Object state comparisons:

----

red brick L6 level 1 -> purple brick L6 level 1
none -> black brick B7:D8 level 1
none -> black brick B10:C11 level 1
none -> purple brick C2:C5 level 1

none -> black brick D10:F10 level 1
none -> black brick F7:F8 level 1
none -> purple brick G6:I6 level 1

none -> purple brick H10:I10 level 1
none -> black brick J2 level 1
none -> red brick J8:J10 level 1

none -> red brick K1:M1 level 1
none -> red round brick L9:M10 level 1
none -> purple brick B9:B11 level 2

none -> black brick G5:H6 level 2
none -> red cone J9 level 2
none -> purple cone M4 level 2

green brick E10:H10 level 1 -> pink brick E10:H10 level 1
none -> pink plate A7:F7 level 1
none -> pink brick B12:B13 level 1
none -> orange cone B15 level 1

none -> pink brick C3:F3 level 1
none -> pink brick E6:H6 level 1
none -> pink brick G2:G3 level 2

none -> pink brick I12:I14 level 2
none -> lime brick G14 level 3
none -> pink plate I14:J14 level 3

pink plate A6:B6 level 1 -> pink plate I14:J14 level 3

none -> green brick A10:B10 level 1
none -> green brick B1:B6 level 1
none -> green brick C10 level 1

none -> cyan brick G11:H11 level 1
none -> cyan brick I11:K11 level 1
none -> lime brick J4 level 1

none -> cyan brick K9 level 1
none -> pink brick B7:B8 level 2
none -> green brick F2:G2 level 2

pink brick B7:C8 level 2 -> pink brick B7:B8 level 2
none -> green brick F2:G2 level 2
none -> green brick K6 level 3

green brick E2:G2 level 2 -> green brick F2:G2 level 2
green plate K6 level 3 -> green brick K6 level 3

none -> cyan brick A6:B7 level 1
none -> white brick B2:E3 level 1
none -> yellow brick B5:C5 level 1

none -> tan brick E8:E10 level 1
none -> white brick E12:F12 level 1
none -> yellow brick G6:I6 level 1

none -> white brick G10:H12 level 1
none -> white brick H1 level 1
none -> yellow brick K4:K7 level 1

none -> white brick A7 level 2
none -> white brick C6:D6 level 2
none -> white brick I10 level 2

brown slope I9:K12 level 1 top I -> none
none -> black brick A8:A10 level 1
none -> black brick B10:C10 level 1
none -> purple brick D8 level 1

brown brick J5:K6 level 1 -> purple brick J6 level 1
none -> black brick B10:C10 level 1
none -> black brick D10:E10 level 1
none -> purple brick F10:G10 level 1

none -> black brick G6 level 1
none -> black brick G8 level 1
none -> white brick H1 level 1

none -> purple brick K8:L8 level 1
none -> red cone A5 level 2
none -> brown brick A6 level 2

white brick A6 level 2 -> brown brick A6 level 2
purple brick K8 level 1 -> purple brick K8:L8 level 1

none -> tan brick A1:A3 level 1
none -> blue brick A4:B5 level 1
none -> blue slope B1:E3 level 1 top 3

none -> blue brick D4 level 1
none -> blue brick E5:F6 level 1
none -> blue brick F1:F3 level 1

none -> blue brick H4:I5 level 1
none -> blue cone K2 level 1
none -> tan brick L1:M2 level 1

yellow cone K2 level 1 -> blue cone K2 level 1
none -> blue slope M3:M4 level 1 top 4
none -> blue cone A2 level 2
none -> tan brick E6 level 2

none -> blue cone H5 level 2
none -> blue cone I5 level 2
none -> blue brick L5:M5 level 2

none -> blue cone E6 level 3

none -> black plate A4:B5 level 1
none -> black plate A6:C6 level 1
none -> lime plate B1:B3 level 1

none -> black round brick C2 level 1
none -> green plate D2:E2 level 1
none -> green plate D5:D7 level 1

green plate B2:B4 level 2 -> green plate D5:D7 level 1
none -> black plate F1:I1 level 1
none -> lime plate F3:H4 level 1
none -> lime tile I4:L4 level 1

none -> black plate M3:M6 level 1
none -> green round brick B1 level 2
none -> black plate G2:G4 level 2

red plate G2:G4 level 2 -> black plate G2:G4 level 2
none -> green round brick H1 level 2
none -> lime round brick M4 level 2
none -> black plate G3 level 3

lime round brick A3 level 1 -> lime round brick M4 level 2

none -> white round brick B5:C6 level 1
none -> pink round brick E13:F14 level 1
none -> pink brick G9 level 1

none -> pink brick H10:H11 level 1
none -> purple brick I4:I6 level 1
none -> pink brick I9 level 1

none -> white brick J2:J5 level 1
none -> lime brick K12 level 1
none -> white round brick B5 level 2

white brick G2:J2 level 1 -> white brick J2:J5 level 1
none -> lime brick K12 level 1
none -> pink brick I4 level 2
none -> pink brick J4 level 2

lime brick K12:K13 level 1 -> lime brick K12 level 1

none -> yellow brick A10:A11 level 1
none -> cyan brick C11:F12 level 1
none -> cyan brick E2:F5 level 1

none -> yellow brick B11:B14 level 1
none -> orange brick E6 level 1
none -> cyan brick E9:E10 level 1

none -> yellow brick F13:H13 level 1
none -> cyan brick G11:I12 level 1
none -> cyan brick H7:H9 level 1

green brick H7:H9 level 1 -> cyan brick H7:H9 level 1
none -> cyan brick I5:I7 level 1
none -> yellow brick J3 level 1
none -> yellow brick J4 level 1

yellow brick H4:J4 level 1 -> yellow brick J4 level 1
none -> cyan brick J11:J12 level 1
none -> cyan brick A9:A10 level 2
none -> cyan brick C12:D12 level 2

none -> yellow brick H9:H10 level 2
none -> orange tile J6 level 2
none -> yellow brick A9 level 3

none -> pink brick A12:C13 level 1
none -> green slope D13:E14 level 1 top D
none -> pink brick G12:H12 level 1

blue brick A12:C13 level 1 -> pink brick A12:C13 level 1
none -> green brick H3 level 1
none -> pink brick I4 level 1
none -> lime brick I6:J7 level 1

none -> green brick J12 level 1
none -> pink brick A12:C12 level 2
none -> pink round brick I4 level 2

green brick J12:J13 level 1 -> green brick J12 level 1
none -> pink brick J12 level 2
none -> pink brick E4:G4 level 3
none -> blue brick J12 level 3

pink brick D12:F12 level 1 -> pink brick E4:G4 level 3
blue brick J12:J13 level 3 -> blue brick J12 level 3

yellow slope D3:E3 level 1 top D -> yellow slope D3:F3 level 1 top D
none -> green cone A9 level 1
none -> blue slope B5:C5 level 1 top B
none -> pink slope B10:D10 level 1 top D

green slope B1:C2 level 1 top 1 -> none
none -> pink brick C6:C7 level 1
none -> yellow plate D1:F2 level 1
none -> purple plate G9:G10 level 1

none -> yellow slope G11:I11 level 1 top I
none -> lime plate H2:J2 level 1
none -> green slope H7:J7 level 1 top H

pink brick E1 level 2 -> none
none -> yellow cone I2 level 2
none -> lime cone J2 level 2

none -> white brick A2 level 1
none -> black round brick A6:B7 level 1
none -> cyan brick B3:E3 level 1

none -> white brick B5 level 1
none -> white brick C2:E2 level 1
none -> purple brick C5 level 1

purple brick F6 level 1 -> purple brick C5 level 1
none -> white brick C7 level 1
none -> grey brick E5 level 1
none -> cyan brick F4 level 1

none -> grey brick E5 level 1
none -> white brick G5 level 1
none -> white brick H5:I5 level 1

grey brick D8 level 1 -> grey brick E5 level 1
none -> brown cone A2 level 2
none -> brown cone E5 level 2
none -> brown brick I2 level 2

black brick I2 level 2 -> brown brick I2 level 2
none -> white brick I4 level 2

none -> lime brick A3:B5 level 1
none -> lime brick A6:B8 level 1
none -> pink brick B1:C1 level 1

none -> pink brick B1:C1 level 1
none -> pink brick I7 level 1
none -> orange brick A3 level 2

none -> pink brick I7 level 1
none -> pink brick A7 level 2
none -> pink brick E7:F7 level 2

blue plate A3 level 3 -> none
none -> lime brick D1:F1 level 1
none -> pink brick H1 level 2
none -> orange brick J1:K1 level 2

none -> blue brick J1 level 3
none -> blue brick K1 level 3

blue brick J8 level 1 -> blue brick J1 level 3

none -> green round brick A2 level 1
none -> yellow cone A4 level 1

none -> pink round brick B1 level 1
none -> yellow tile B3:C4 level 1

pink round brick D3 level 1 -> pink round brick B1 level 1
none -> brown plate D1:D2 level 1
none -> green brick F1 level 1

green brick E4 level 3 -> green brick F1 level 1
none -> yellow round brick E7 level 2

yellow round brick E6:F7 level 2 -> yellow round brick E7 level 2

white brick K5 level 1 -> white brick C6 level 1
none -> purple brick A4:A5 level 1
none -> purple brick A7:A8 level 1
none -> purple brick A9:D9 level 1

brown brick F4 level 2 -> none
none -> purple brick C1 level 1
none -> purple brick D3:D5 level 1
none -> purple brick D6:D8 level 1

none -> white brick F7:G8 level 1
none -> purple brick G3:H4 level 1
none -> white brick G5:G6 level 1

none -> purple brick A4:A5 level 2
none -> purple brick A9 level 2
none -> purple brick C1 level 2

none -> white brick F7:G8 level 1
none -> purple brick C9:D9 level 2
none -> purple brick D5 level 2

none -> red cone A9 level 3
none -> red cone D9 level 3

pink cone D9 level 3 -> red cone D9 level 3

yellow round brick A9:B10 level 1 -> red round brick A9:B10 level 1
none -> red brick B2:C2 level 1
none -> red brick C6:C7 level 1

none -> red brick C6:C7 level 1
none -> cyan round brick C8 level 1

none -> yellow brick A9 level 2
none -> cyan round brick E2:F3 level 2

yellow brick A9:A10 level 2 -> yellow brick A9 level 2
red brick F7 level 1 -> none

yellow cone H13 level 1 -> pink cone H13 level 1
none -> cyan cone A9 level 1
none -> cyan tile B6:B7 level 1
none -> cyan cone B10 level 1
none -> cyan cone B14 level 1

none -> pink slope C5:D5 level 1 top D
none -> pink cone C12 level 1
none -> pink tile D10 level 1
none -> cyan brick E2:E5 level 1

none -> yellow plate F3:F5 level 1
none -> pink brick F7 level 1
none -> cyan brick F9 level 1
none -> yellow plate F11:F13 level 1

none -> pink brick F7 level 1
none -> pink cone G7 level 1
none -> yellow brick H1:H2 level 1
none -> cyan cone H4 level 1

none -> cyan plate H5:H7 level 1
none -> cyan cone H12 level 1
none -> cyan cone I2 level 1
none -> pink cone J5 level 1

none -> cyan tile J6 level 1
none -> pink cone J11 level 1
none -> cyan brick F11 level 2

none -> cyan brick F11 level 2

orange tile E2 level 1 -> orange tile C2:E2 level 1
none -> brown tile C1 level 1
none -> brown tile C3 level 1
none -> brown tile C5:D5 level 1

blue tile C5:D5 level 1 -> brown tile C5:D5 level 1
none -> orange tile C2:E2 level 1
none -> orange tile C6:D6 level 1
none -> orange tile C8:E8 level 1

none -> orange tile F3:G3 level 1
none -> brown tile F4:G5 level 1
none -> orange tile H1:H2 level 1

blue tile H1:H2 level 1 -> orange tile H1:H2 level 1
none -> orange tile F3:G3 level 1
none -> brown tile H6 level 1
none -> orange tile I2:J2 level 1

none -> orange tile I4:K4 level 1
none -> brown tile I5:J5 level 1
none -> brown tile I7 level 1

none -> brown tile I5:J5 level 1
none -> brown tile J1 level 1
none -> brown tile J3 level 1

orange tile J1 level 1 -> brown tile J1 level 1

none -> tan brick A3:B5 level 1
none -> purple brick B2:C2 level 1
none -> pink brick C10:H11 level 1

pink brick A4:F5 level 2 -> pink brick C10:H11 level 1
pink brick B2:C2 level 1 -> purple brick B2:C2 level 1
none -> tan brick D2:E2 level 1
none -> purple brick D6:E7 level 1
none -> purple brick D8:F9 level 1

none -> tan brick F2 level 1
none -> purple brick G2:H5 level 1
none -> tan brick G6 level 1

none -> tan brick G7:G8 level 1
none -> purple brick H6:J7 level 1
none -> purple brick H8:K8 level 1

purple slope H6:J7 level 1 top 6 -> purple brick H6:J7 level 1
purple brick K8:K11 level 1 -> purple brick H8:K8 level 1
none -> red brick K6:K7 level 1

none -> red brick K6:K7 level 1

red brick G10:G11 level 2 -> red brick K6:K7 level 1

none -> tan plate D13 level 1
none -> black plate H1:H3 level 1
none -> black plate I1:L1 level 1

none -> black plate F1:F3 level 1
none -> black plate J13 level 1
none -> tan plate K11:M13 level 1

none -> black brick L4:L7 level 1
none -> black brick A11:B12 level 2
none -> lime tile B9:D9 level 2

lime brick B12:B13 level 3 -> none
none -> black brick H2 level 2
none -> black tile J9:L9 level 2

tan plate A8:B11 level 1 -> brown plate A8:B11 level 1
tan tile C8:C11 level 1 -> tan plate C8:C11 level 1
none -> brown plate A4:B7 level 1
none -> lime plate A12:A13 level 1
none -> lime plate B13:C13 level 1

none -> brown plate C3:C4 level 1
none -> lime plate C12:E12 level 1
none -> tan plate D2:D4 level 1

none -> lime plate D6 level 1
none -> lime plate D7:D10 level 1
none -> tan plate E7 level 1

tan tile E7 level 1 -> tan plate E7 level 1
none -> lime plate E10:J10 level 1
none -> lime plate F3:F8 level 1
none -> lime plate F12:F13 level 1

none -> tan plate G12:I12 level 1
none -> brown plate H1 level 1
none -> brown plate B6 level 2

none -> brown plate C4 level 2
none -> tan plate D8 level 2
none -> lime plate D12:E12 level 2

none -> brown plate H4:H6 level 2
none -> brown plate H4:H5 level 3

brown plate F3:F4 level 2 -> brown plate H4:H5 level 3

----

Search the data for "slope" and list every line in which it occurs.

» ANSWER TO THIS EXERCISE
brown slope I9:K12 level 1 top I -> none
none -> blue slope B1:E3 level 1 top 3
none -> blue slope M3:M4 level 1 top 4
none -> green slope D13:E14 level 1 top D
yellow slope D3:E3 level 1 top D -> yellow slope D3:F3 level 1 top D
none -> blue slope B5:C5 level 1 top B
none -> pink slope B10:D10 level 1 top D
green slope B1:C2 level 1 top 1 -> none
none -> yellow slope G11:I11 level 1 top I
none -> green slope H7:J7 level 1 top H
none -> pink slope C5:D5 level 1 top D
purple slope H6:J7 level 1 top 6 -> purple brick H6:J7 level 1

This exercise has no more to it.